Information shown Block Start

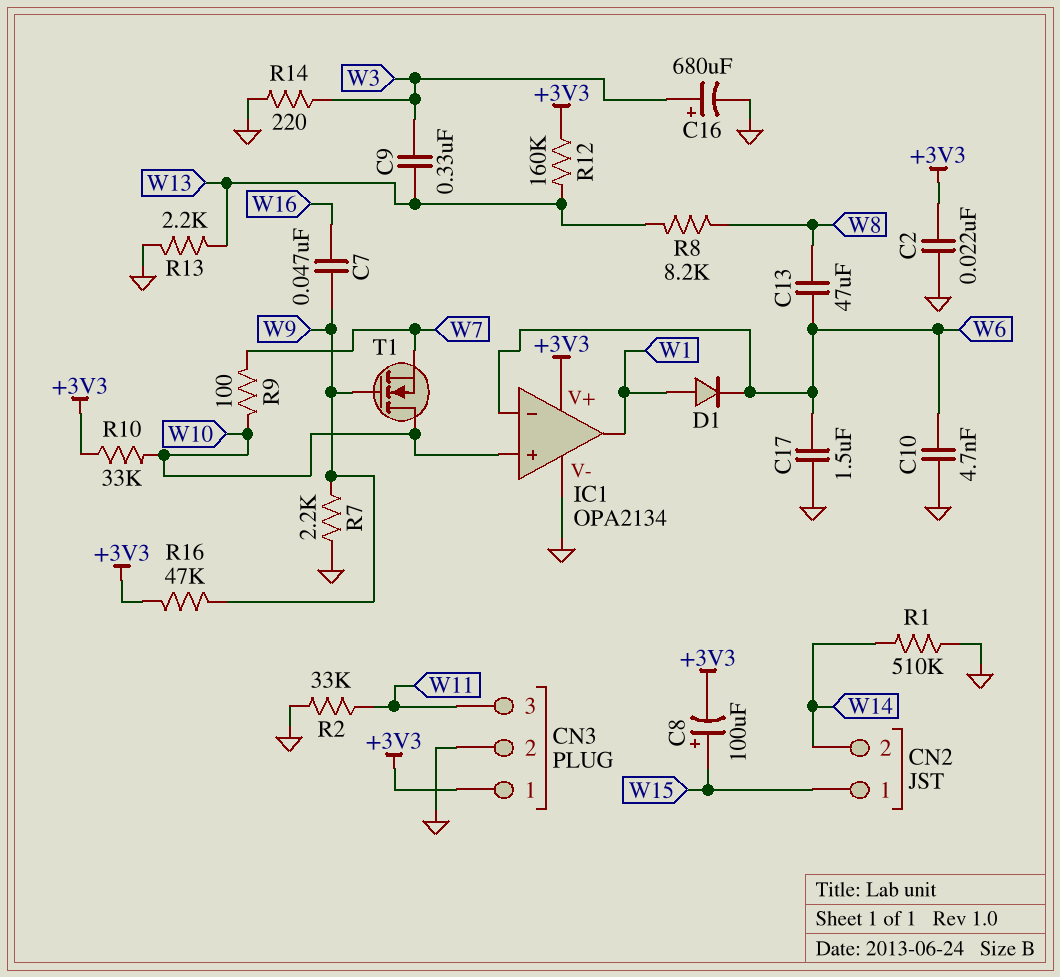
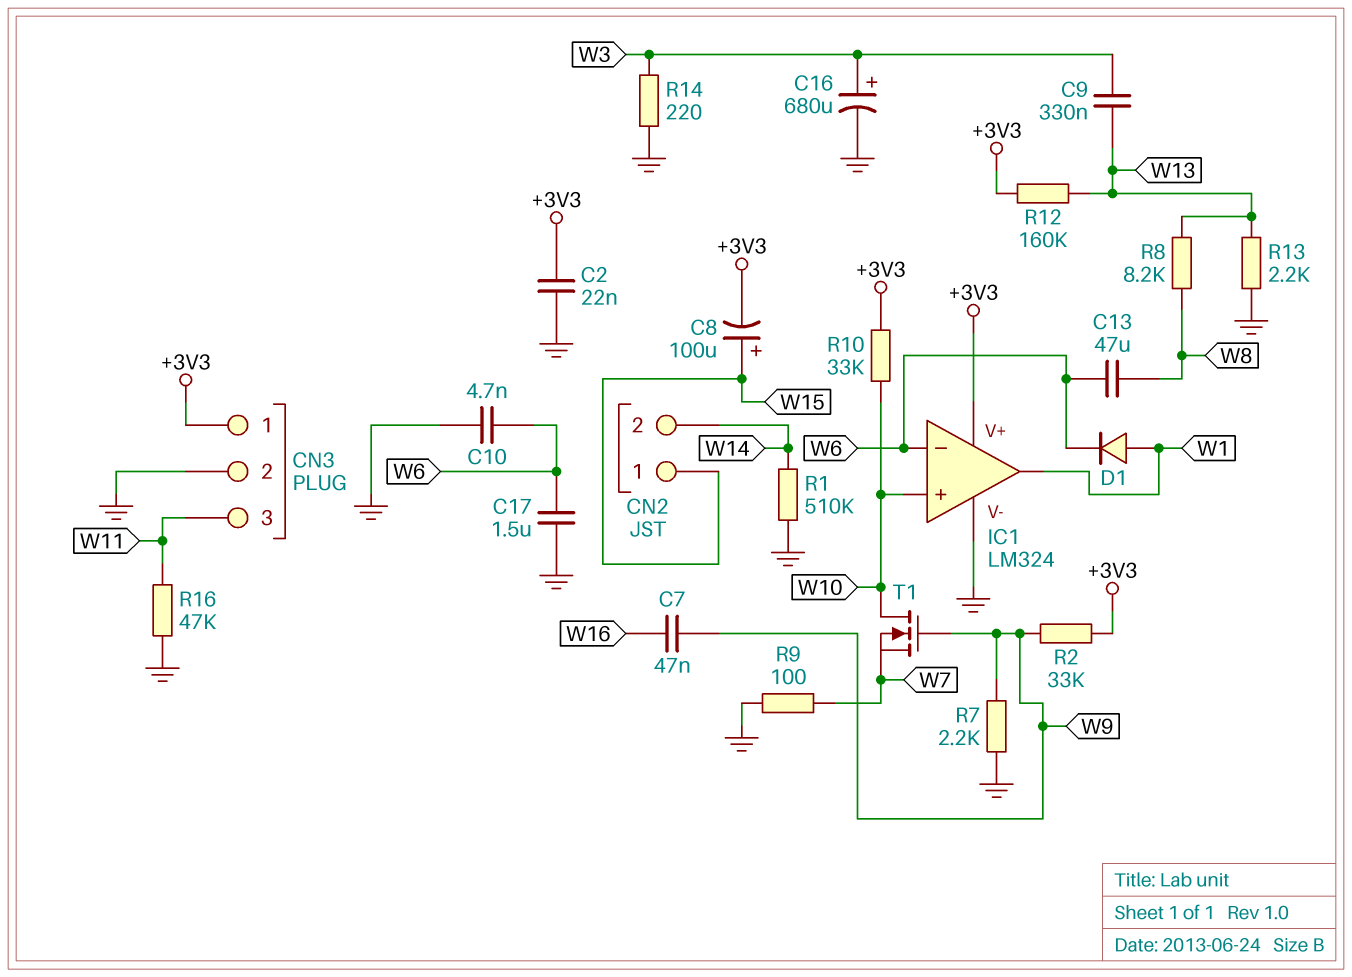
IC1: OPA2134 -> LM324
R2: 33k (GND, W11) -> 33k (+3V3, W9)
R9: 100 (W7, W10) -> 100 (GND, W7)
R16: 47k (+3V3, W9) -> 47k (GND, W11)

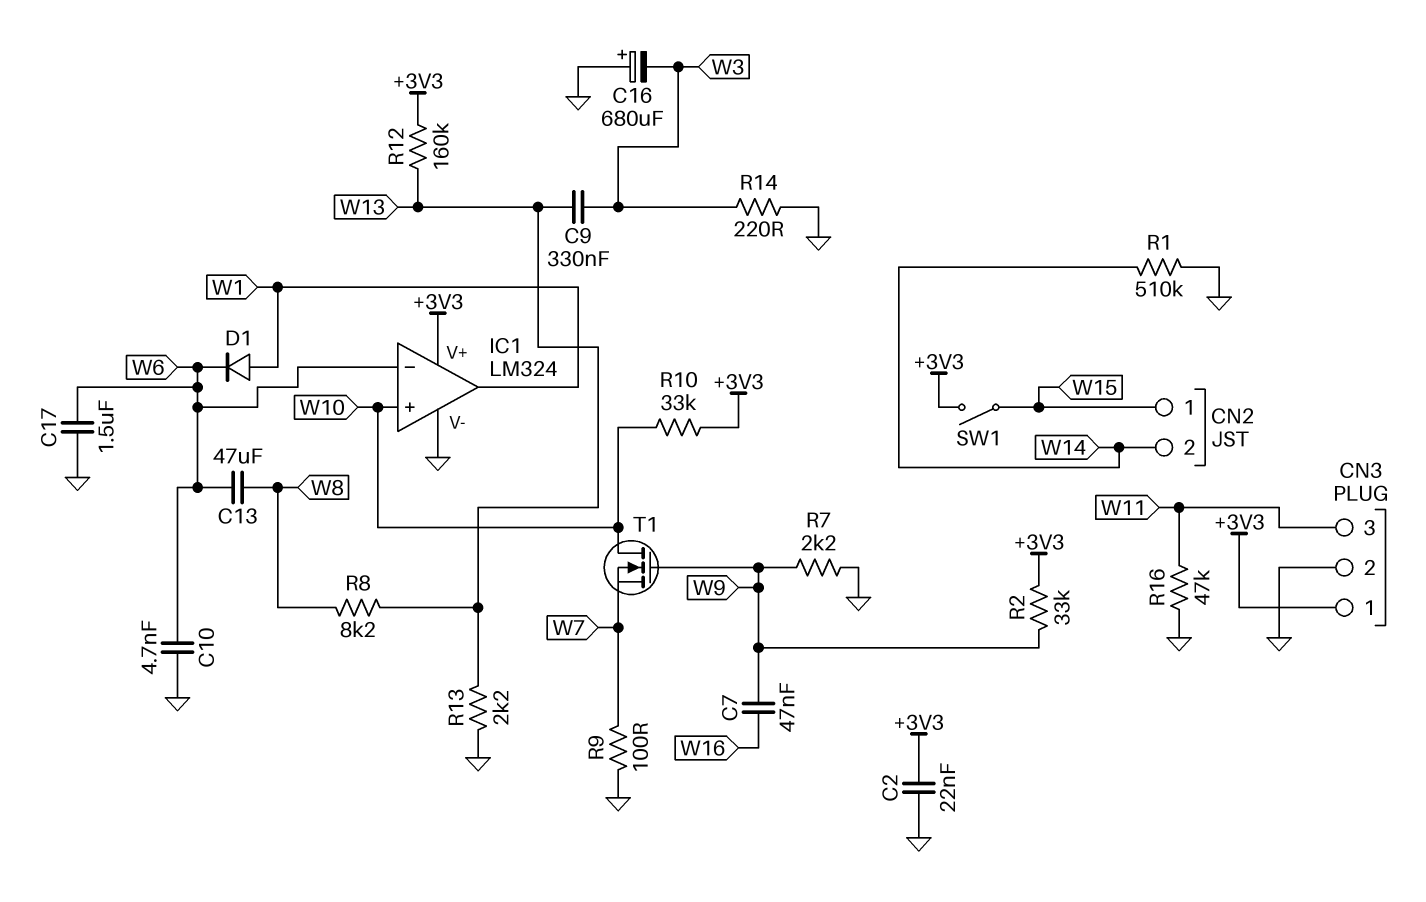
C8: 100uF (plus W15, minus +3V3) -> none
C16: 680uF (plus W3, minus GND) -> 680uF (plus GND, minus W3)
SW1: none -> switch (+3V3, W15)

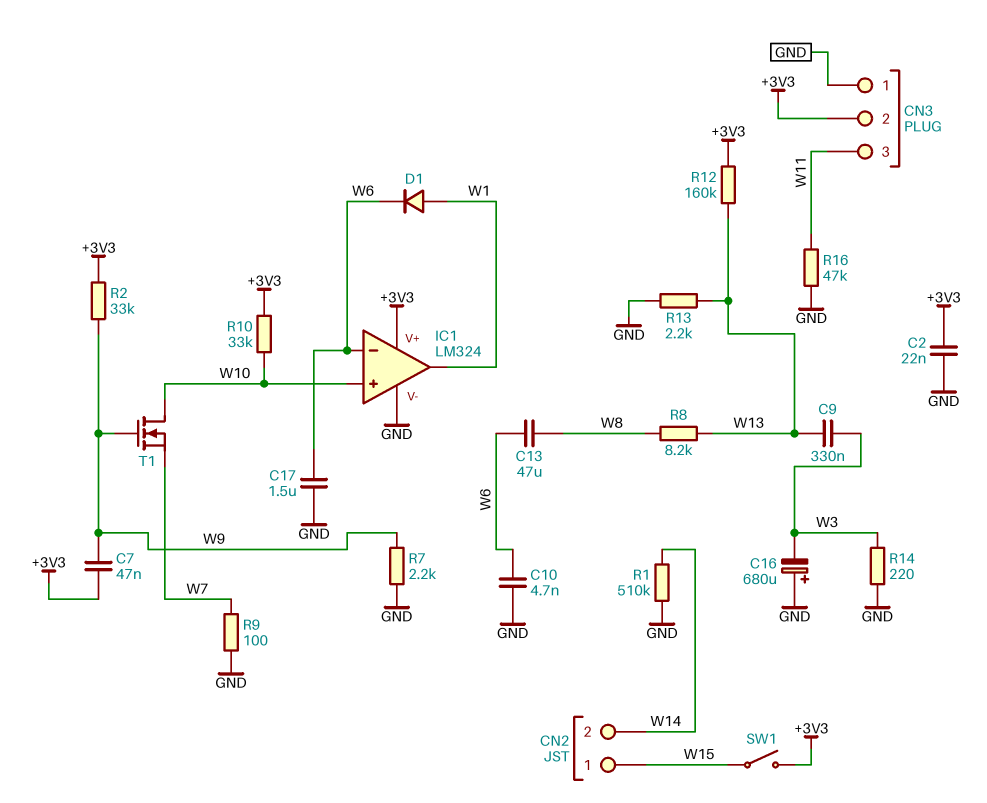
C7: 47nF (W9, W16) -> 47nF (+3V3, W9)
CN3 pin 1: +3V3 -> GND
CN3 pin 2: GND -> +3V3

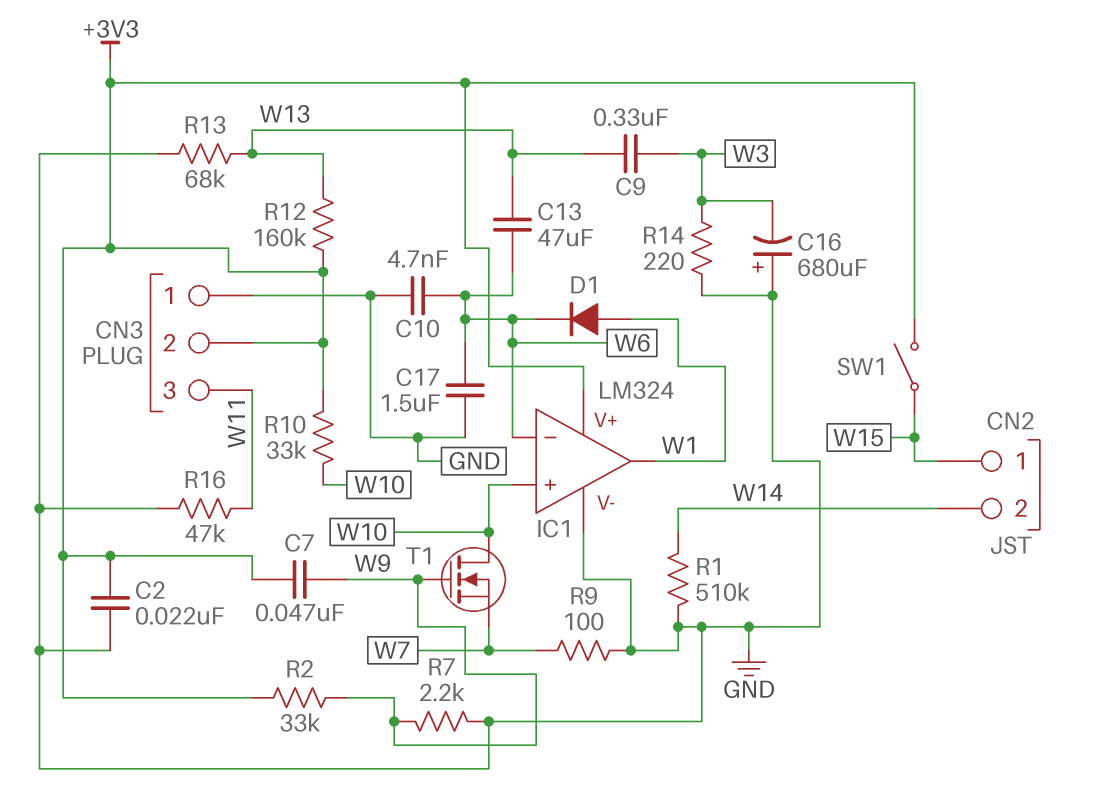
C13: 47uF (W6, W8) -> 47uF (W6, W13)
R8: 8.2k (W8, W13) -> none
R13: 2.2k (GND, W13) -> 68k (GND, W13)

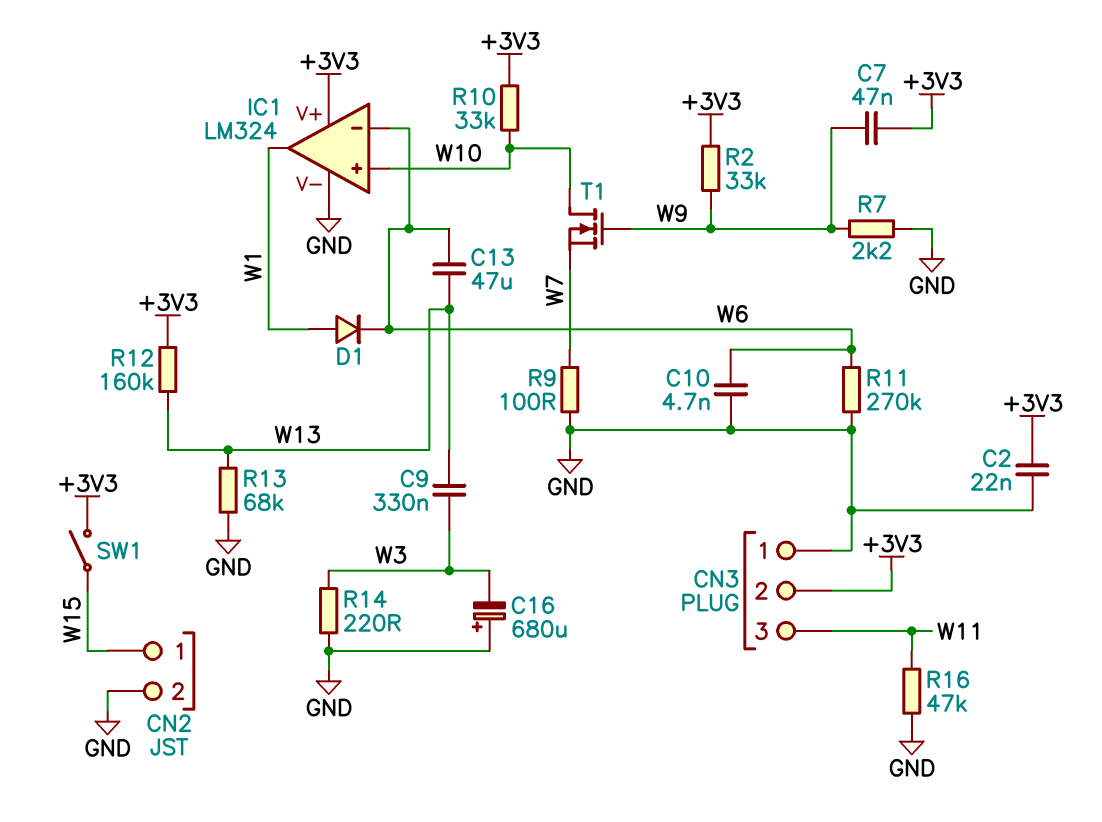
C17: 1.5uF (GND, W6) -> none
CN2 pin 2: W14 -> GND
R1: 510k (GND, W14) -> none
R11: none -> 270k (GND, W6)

Information shown Block End

> How to complete this task
Using the records above, print exactly the run of lines that starts with the line with "C7: 47nF (W9, W16) -> 47nF (+3V3, W9)" and goes on through the line with "R1: 510k (GND, W14) -> none", pictures excluded.

> Solution
C7: 47nF (W9, W16) -> 47nF (+3V3, W9)
CN3 pin 1: +3V3 -> GND
CN3 pin 2: GND -> +3V3

C13: 47uF (W6, W8) -> 47uF (W6, W13)
R8: 8.2k (W8, W13) -> none
R13: 2.2k (GND, W13) -> 68k (GND, W13)

C17: 1.5uF (GND, W6) -> none
CN2 pin 2: W14 -> GND
R1: 510k (GND, W14) -> none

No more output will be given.